## Supplied material
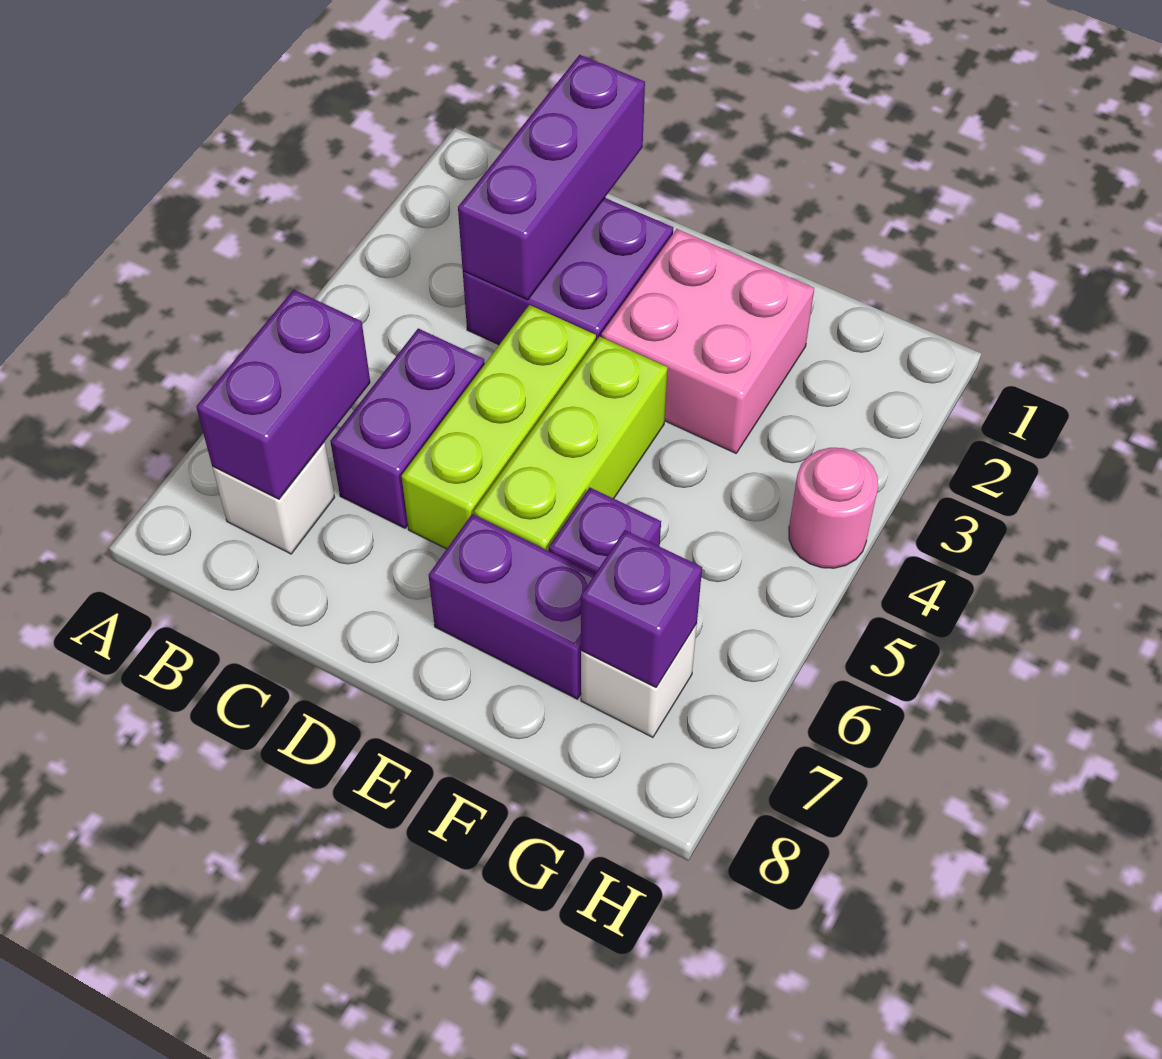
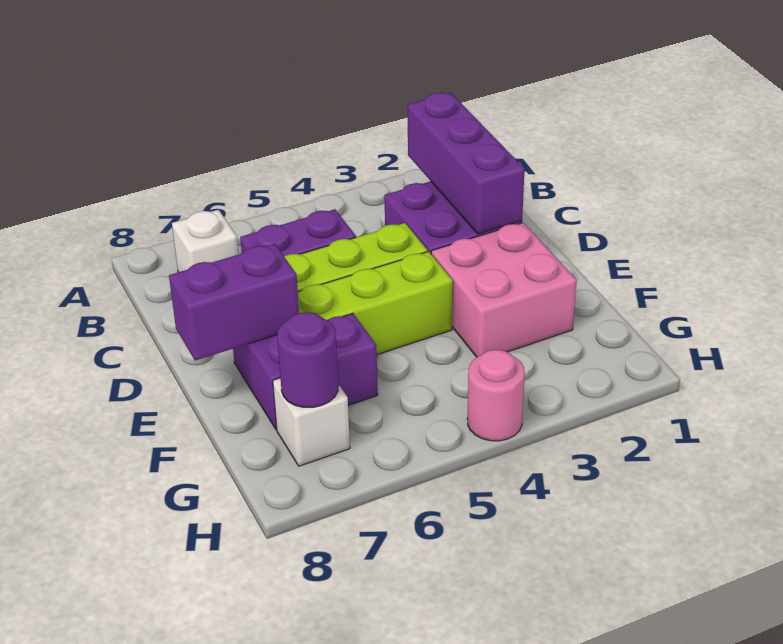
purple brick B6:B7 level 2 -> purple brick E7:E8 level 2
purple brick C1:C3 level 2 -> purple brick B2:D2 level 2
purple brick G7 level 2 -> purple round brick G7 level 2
---
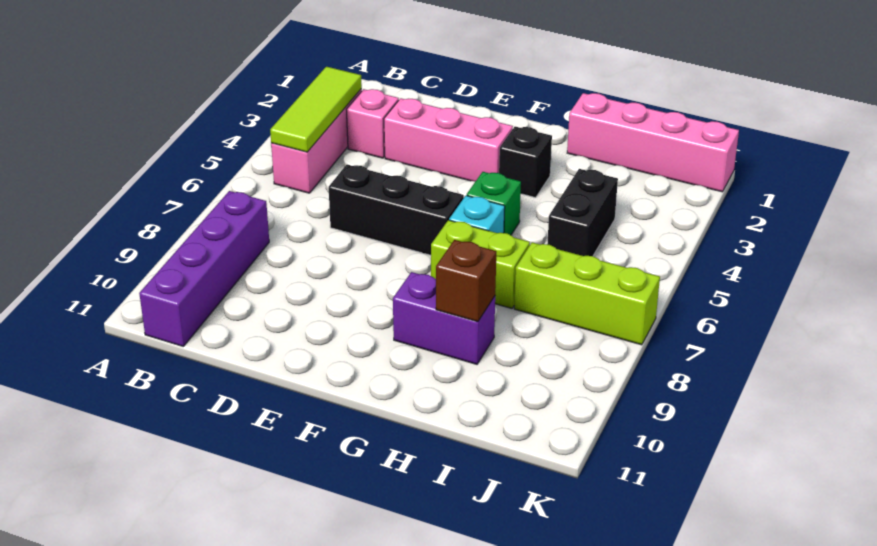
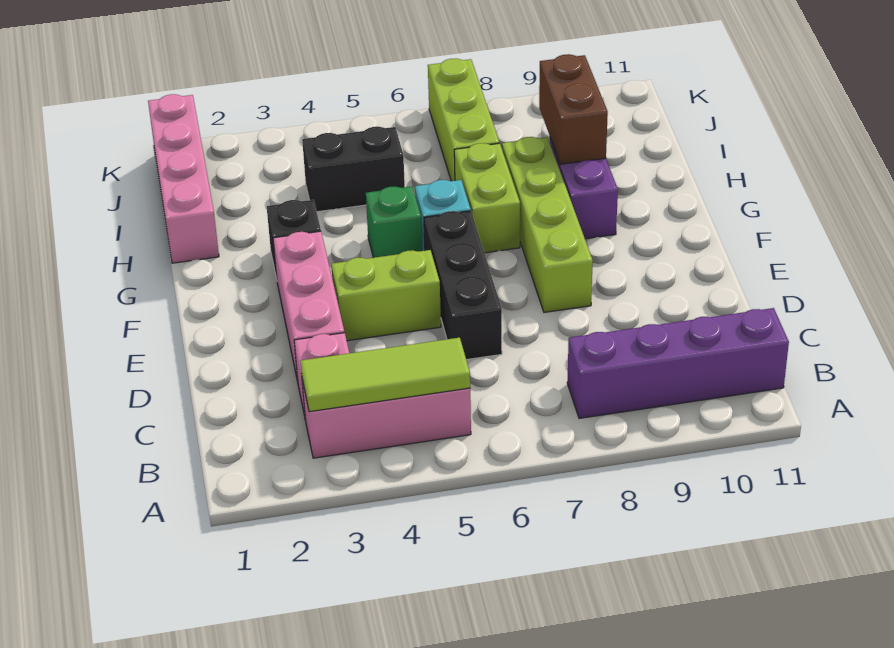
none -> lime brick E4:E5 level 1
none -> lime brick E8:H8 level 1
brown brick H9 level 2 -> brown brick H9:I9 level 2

## How to complete this task
Your task for the entries above: copy exactly the span starting with the line with "purple brick B6:B7" and going on through the line with "purple brick G7", both lines included, and nothing else.

## Solution below
purple brick B6:B7 level 2 -> purple brick E7:E8 level 2
purple brick C1:C3 level 2 -> purple brick B2:D2 level 2
purple brick G7 level 2 -> purple round brick G7 level 2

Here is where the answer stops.